# TASK GOAL
A verbatim copy of the data is wanted, minus any picture in it.

# MATERIAL SUPPLIED
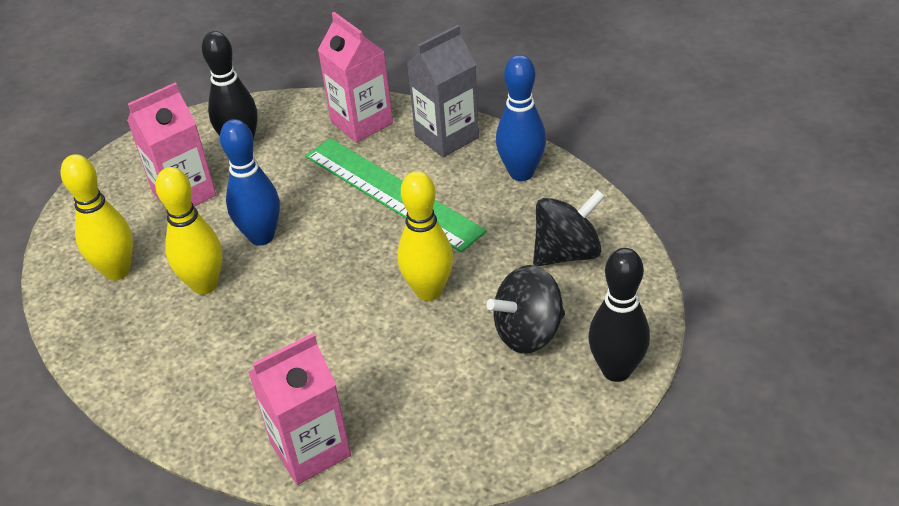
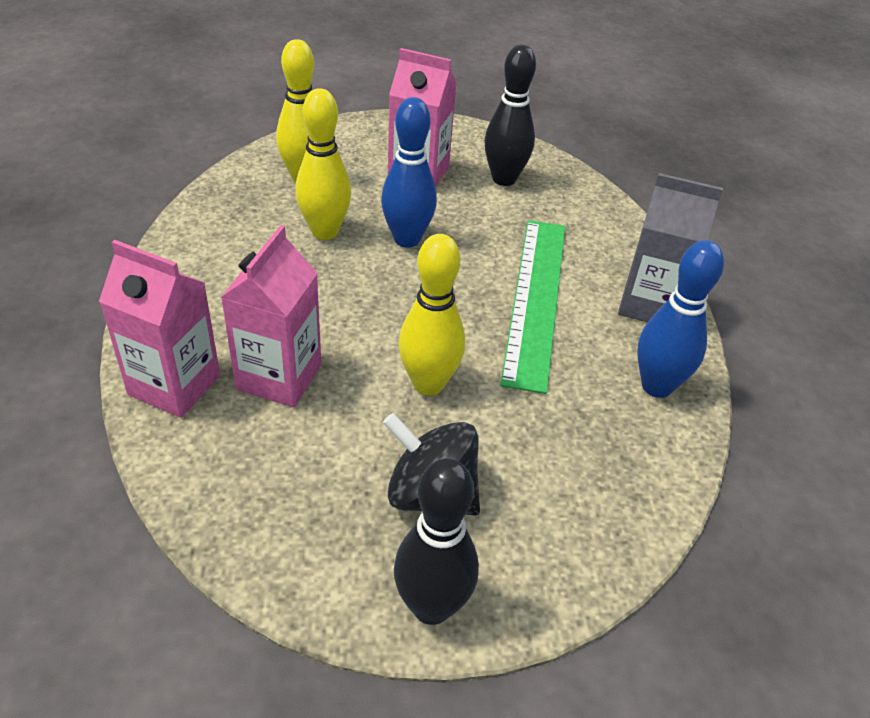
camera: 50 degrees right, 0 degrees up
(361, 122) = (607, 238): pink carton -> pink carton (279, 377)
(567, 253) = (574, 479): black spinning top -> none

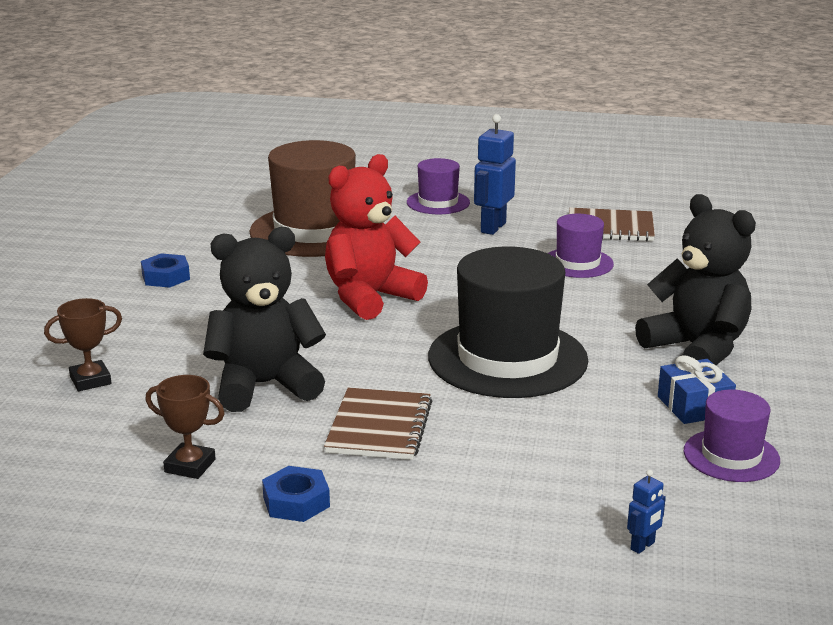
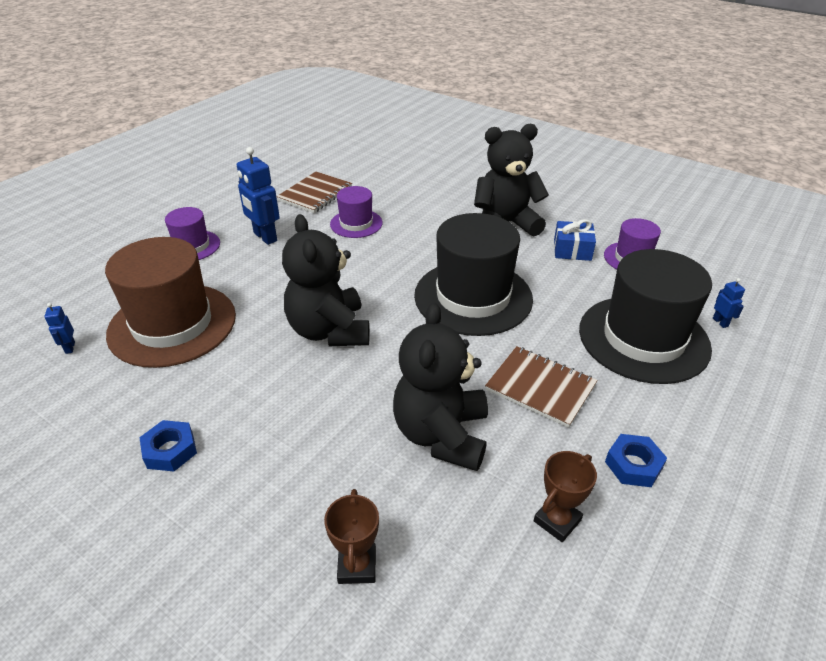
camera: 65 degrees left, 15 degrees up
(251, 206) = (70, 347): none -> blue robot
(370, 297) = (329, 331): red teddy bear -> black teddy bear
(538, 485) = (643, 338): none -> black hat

# WORKED SOLUTION
camera: 50 degrees right, 0 degrees up
(361, 122) = (607, 238): pink carton -> pink carton (279, 377)
(567, 253) = (574, 479): black spinning top -> none

camera: 65 degrees left, 15 degrees up
(251, 206) = (70, 347): none -> blue robot
(370, 297) = (329, 331): red teddy bear -> black teddy bear
(538, 485) = (643, 338): none -> black hat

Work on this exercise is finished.